→ **Problem**
Please extract every line in the items below that contains the string "kern".

→ **Data shown**
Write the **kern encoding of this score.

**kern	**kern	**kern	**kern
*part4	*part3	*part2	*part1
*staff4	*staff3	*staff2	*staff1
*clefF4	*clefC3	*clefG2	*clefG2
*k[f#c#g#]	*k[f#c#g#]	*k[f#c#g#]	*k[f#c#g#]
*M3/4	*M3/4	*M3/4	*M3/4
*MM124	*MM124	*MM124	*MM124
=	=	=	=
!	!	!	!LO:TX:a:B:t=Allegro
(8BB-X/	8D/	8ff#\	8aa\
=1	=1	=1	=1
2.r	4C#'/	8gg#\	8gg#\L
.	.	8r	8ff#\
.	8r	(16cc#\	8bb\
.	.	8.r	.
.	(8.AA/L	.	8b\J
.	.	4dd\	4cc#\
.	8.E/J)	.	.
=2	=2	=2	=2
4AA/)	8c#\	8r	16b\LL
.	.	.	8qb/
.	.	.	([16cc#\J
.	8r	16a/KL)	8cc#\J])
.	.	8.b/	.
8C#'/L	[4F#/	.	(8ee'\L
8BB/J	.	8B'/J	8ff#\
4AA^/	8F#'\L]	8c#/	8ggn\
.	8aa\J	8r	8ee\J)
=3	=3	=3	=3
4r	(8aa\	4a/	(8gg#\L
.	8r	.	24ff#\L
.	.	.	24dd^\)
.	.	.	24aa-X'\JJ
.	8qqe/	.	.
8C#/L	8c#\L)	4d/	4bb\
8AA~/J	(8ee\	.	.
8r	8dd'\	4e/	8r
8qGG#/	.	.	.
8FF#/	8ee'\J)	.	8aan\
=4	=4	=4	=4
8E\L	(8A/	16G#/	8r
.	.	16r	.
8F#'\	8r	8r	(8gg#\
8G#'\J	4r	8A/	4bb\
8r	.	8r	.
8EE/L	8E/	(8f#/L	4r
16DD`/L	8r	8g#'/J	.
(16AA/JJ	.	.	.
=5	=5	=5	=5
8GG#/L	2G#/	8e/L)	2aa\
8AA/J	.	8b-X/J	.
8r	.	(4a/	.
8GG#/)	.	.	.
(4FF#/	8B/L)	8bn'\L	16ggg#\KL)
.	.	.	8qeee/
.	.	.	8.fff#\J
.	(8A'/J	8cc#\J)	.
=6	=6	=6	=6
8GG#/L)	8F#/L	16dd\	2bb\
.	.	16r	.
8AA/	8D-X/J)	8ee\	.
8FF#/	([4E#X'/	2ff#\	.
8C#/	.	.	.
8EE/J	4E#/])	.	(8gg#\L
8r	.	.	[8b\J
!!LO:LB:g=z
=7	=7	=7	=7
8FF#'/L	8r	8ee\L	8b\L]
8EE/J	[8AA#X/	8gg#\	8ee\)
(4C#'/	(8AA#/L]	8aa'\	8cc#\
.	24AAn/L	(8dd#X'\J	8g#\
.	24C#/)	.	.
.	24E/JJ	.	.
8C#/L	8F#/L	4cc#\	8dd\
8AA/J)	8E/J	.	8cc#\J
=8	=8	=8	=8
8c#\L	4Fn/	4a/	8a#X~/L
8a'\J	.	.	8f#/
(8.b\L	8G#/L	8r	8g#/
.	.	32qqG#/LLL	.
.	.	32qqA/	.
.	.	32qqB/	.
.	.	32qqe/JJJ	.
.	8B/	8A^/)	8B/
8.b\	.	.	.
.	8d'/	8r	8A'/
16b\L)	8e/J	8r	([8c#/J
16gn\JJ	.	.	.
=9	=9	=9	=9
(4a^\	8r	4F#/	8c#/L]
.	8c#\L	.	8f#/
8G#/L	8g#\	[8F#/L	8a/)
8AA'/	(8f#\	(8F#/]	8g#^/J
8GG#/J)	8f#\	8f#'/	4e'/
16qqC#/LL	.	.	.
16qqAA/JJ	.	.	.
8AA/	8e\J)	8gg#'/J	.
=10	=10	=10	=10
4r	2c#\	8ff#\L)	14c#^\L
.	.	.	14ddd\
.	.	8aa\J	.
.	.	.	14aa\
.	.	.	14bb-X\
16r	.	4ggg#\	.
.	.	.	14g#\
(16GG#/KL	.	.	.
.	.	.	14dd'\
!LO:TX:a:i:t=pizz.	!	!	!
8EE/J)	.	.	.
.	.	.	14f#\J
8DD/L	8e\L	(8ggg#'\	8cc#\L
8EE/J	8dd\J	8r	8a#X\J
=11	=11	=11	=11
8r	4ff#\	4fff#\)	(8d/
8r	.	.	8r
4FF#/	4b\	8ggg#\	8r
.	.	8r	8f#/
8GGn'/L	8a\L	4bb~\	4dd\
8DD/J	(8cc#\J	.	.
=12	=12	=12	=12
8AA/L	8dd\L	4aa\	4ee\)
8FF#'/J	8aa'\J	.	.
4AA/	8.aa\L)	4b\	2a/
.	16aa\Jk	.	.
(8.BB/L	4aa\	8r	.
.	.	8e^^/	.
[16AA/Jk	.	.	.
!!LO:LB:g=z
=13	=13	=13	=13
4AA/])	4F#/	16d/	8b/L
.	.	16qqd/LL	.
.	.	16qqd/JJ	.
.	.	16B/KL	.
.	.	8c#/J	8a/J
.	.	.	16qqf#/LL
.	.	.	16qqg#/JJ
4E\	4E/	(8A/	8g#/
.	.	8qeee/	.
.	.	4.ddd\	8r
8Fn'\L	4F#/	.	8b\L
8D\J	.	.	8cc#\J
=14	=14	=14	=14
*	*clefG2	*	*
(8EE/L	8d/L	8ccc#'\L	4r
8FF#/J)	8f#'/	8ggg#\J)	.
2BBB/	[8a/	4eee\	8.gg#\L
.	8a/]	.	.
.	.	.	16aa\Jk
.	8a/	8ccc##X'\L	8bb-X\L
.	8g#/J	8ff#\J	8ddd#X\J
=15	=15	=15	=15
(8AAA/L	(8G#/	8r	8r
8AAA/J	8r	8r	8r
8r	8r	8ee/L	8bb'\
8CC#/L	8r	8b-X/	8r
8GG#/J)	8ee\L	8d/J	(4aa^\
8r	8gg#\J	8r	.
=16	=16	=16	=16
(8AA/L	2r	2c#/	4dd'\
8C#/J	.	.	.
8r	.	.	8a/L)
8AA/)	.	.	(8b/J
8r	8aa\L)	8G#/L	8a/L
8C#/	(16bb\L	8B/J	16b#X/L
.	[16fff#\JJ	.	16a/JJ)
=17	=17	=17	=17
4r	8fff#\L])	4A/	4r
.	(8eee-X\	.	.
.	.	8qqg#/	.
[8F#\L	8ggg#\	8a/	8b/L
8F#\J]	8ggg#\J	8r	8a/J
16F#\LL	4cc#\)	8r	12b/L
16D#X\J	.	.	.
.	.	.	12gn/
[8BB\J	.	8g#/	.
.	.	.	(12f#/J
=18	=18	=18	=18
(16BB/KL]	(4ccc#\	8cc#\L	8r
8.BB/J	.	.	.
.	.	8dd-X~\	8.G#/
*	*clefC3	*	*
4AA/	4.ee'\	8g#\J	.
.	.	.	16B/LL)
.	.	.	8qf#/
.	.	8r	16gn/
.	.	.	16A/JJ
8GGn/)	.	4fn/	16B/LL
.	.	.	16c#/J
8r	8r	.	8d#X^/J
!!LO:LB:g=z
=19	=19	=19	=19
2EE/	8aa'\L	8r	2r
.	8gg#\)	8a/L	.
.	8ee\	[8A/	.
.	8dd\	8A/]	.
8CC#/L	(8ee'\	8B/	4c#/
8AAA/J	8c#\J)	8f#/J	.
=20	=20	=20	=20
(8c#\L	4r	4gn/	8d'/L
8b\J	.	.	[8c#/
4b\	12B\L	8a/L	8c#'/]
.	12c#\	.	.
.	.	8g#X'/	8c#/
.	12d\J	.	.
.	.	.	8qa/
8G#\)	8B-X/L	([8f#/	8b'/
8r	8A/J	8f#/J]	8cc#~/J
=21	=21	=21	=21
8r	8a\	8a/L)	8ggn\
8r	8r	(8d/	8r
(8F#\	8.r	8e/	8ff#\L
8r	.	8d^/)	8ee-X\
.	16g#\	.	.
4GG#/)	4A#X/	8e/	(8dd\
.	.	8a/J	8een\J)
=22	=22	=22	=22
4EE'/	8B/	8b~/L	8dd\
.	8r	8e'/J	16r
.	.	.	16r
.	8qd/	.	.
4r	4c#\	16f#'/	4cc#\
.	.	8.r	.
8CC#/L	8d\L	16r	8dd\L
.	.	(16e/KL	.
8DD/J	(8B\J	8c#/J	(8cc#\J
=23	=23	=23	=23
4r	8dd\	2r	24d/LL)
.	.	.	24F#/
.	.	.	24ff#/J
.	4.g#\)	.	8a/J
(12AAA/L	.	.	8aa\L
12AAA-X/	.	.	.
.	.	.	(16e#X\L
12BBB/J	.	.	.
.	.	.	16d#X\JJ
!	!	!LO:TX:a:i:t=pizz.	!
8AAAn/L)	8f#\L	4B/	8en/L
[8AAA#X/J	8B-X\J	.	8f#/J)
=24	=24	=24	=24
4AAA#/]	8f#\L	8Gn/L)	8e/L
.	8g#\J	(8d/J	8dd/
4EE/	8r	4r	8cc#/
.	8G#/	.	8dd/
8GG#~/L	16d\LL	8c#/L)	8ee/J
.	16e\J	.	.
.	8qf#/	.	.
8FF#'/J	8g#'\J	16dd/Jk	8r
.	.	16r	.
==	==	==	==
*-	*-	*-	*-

→ **Output of the exercise**
Write the **kern encoding of this score.
**kern	**kern	**kern	**kern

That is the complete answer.